Top of EXERCISE DATA
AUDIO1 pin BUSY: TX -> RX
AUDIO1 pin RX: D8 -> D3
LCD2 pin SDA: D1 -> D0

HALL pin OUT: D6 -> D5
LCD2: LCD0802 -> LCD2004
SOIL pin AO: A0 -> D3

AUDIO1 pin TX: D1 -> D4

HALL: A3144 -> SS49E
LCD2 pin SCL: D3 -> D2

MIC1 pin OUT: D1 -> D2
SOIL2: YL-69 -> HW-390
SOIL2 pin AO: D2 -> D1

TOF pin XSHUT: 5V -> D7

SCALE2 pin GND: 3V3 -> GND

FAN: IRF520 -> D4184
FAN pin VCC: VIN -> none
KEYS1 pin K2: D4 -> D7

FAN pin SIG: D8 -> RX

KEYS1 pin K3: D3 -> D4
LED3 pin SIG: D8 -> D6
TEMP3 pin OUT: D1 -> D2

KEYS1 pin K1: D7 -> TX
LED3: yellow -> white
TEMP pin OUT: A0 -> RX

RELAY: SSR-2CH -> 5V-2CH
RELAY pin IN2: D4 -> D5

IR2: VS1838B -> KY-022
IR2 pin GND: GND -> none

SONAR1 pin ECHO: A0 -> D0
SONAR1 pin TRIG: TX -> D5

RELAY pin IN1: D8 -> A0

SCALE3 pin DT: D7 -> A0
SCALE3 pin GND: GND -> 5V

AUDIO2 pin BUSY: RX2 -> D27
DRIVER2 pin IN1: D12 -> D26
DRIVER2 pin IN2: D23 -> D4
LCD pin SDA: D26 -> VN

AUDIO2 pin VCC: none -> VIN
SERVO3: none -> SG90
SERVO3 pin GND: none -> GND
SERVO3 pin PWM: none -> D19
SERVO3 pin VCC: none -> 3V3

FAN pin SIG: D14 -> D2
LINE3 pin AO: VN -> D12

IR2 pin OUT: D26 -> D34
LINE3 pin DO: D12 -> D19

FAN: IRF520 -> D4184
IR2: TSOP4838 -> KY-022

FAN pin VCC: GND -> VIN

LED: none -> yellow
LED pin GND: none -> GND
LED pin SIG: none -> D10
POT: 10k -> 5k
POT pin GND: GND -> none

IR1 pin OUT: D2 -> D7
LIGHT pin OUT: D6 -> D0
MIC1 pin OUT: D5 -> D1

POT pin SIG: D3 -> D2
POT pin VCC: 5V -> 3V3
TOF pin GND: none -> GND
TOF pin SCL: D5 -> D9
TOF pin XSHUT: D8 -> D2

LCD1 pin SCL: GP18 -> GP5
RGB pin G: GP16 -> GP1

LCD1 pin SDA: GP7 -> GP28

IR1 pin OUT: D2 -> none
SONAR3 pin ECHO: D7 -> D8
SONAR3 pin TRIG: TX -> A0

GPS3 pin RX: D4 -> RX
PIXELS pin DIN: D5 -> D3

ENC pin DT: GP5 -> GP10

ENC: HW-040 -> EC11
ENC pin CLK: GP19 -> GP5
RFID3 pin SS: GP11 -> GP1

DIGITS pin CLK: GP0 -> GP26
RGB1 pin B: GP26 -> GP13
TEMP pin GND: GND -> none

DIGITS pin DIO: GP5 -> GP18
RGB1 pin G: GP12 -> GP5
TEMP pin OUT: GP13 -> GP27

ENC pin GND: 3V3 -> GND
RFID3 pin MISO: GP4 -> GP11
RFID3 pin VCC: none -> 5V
Bottom of EXERCISE DATA
Write down only the number of lines above where the word "DIGITS" occurs.

EXERCISE SOLUTION: 2